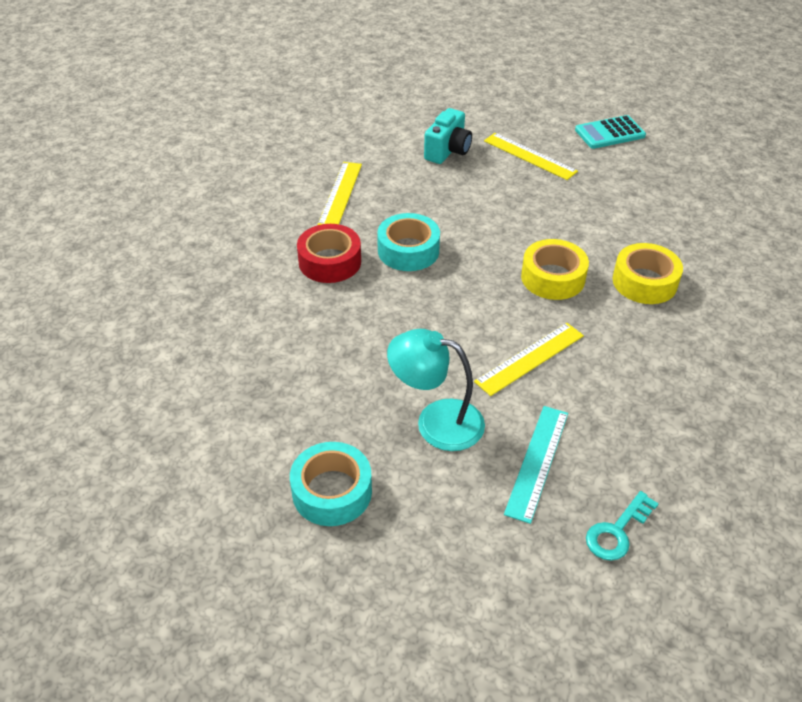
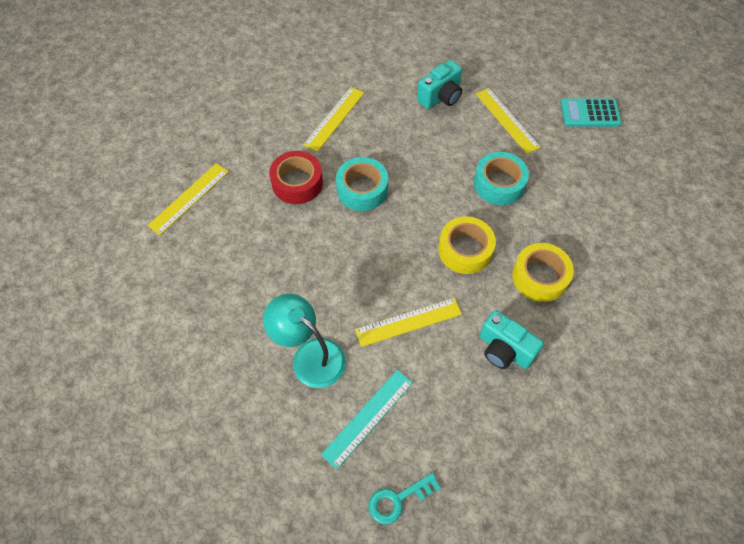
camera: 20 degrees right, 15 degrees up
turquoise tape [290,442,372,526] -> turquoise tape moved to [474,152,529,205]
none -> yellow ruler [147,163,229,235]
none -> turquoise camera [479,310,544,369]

☆ ☆ ☆

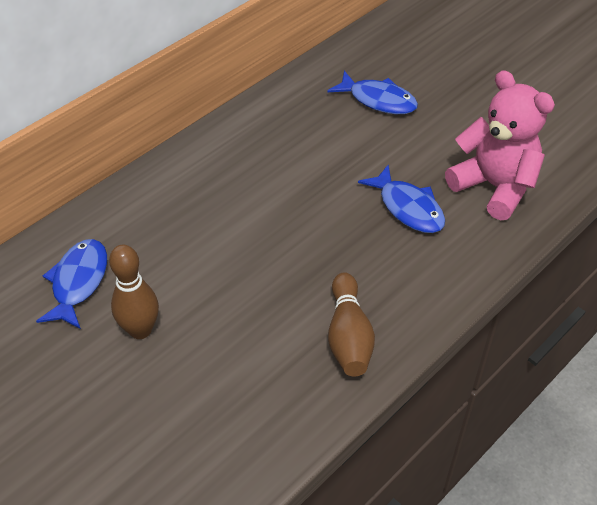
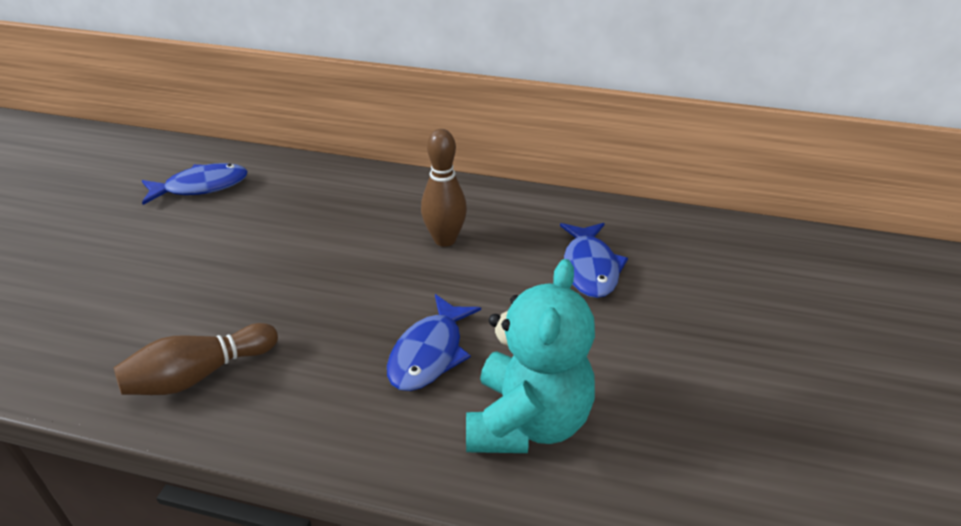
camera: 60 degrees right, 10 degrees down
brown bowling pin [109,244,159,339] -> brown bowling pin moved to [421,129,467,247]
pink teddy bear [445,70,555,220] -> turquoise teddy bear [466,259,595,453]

☆ ☆ ☆

◆ WORK ITEM:
From the material above, copy exactly the lines between the line holding "turquoise tape [290,442,372,526]" and the line holding "none -> turquoise camera [479,310,544,369]", inclusive, and only those.

◆ ANSWER SPACE:
turquoise tape [290,442,372,526] -> turquoise tape moved to [474,152,529,205]
none -> yellow ruler [147,163,229,235]
none -> turquoise camera [479,310,544,369]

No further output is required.